■ **WHAT IS NEEDED**
In the material below, find each line with the string "slope" and copy it.

■ **EXTRACTED INFORMATION**
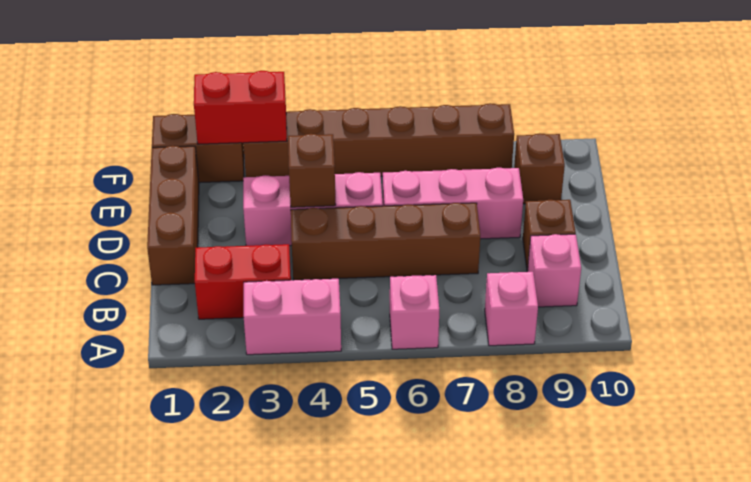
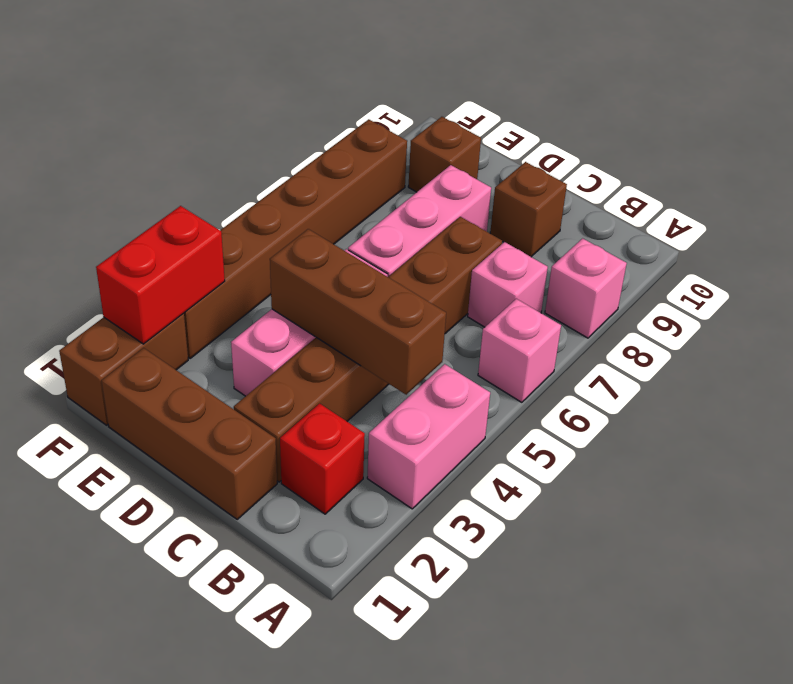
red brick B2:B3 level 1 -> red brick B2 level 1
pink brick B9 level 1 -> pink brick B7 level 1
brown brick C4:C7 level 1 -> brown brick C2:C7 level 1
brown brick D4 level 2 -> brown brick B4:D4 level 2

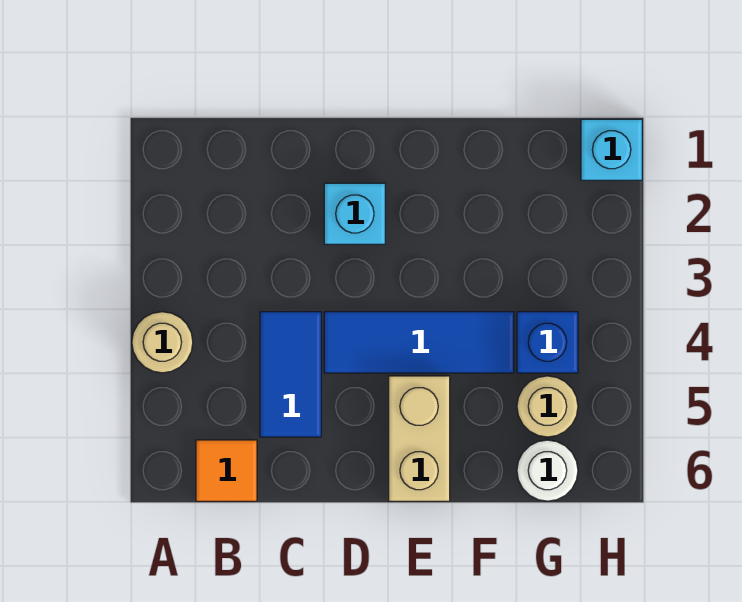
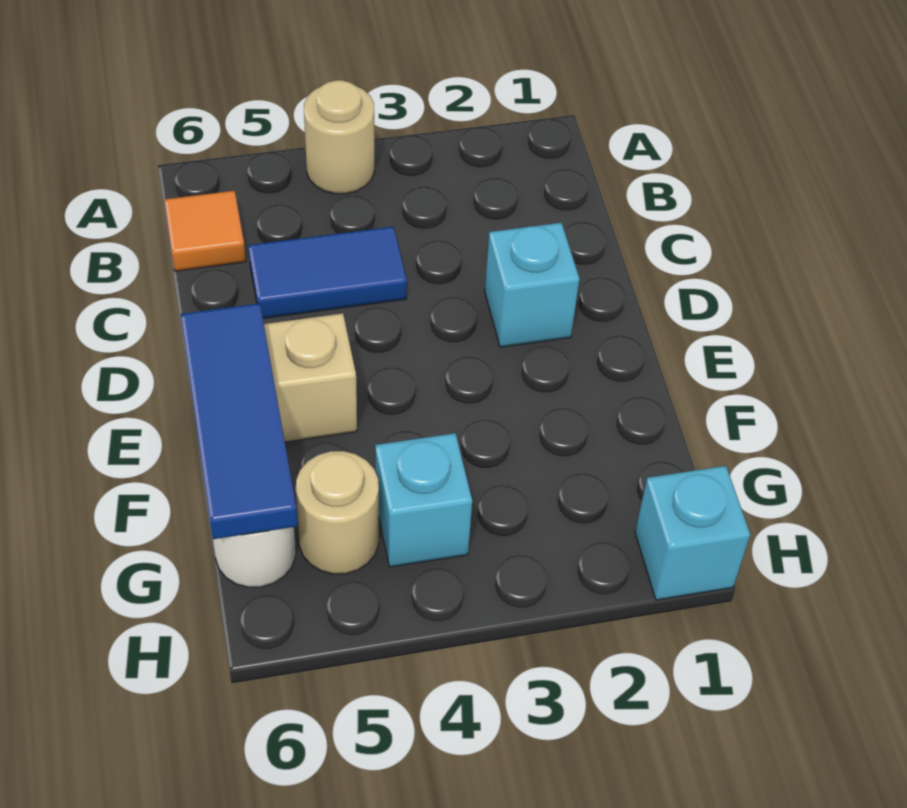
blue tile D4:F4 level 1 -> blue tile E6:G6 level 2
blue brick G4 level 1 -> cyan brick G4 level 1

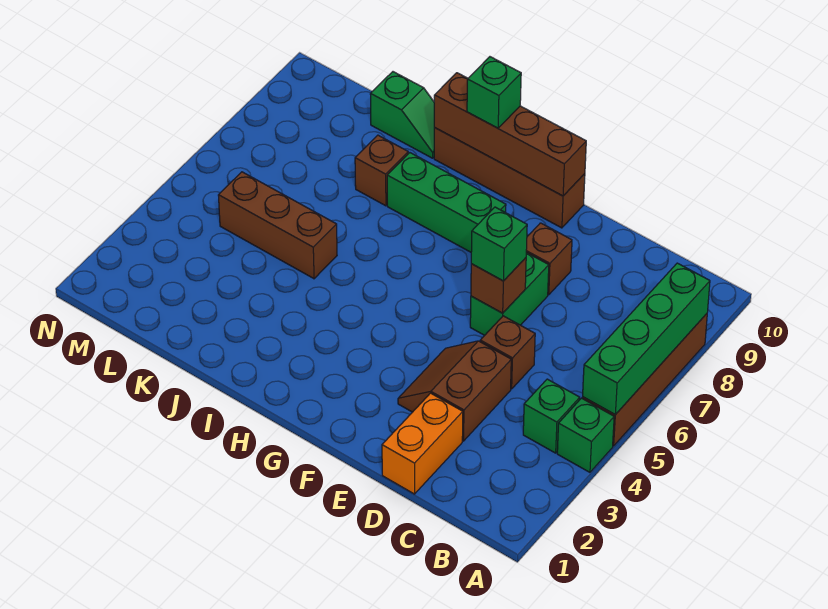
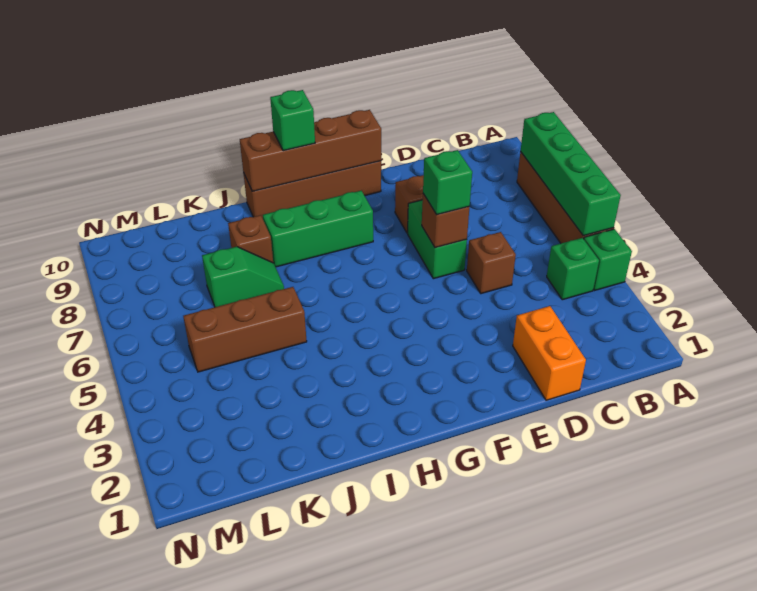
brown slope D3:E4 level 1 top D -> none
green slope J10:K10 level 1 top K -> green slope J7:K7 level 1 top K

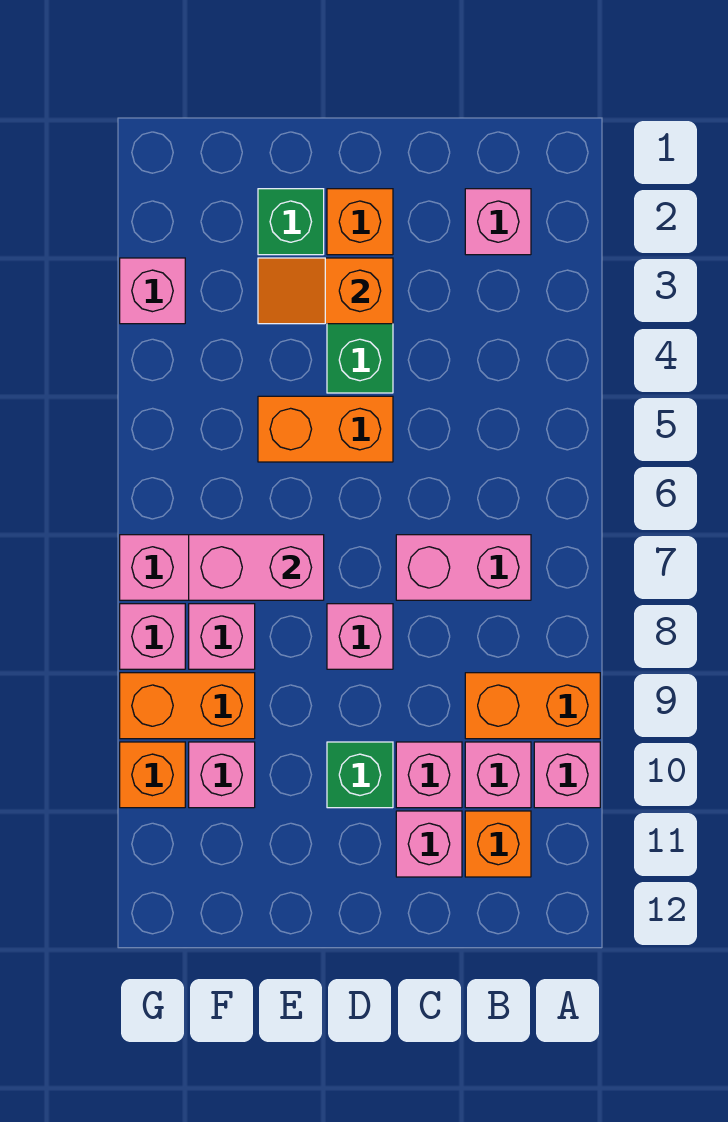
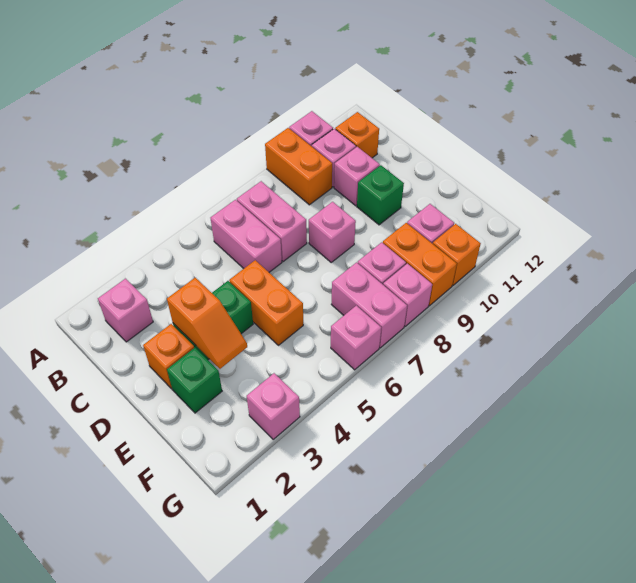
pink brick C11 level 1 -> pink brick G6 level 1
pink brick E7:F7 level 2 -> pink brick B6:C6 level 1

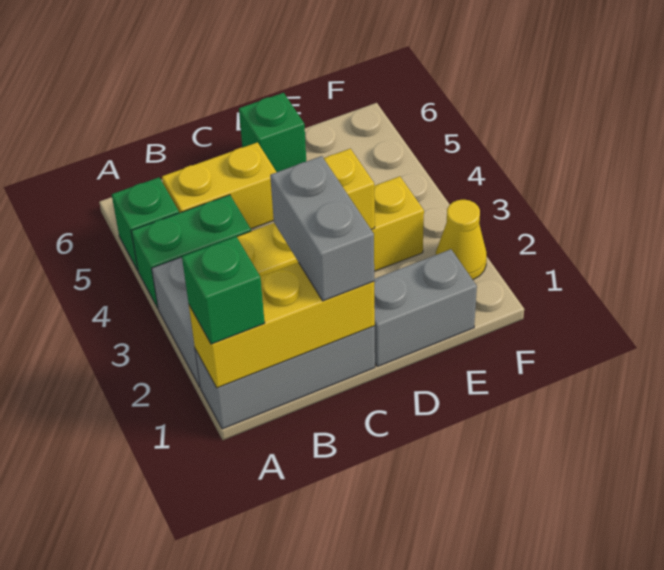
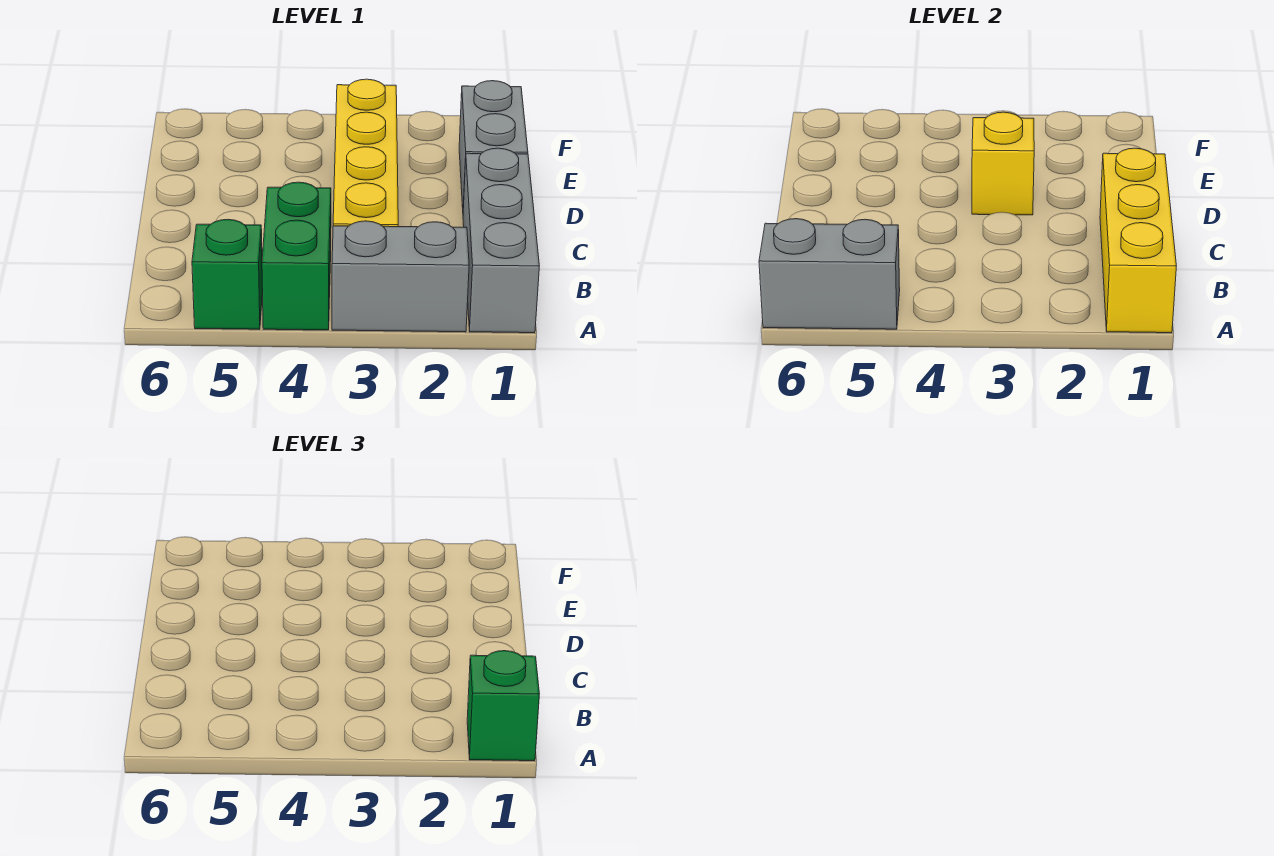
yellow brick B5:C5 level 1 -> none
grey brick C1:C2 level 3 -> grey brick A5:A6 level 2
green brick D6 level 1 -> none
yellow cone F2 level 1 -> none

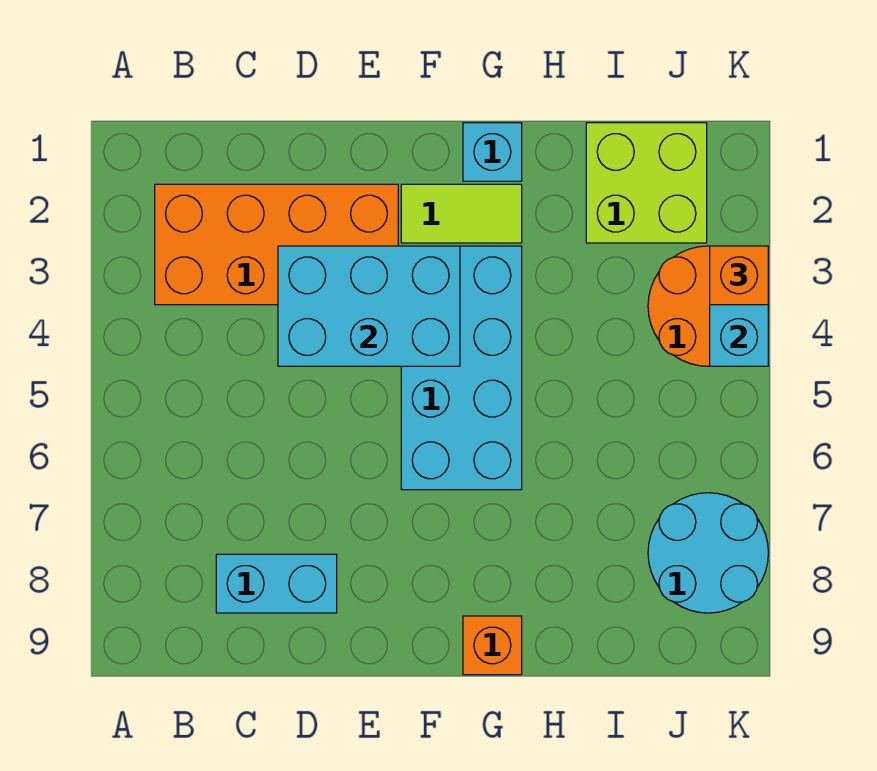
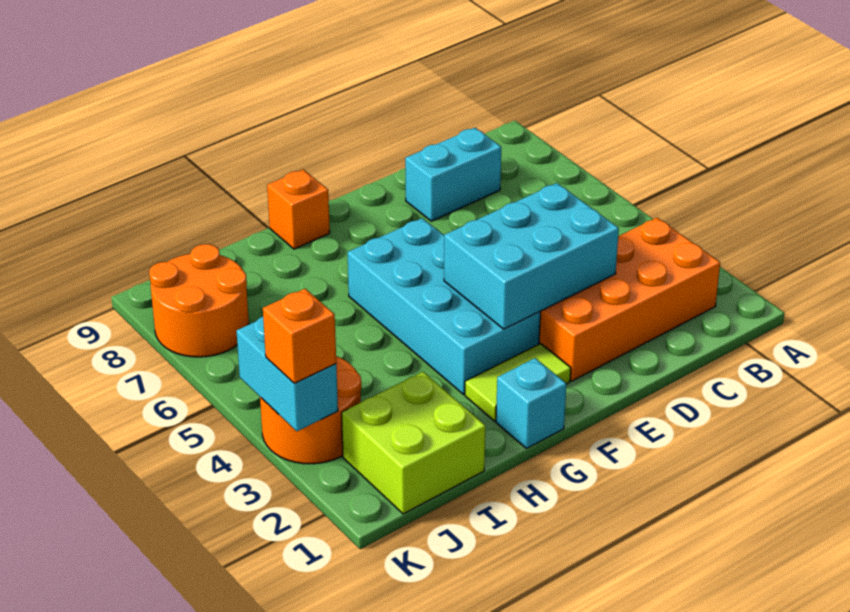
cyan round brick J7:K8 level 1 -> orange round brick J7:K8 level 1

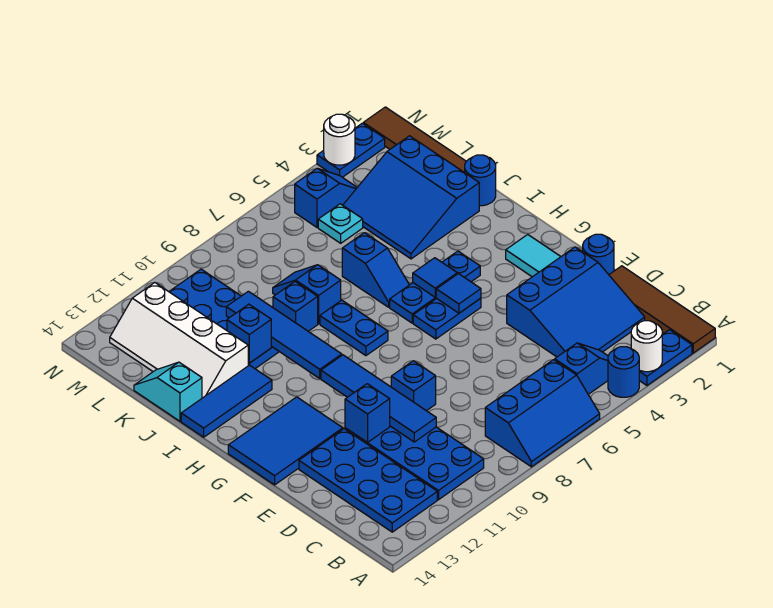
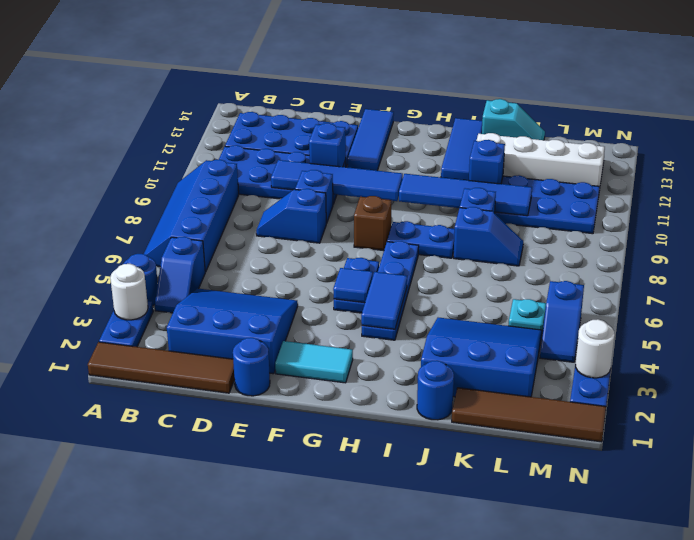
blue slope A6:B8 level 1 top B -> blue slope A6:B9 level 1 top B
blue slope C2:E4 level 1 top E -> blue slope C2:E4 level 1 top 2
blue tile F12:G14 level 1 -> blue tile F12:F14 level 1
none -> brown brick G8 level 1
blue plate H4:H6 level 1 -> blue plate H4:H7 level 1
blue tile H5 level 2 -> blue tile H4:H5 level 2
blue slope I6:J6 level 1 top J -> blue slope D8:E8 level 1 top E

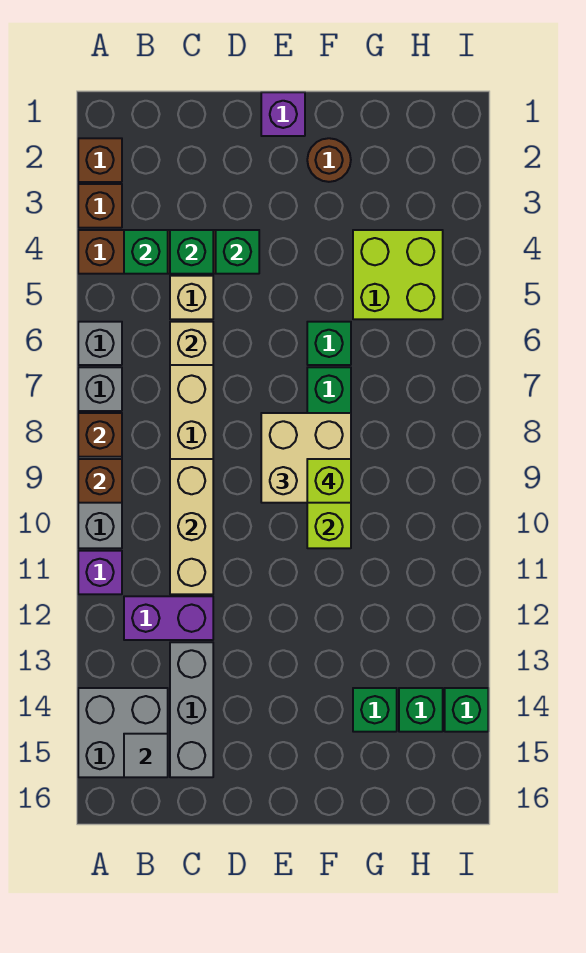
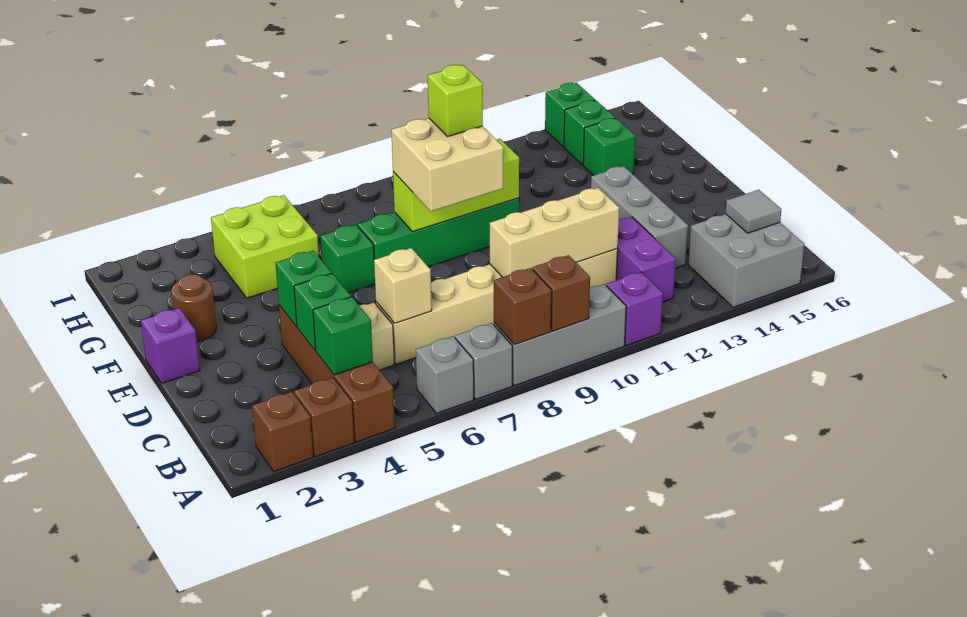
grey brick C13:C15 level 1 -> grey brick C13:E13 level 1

■ **EXERCISE SOLUTION**
brown slope D3:E4 level 1 top D -> none
green slope J10:K10 level 1 top K -> green slope J7:K7 level 1 top K
blue slope A6:B8 level 1 top B -> blue slope A6:B9 level 1 top B
blue slope C2:E4 level 1 top E -> blue slope C2:E4 level 1 top 2
blue slope I6:J6 level 1 top J -> blue slope D8:E8 level 1 top E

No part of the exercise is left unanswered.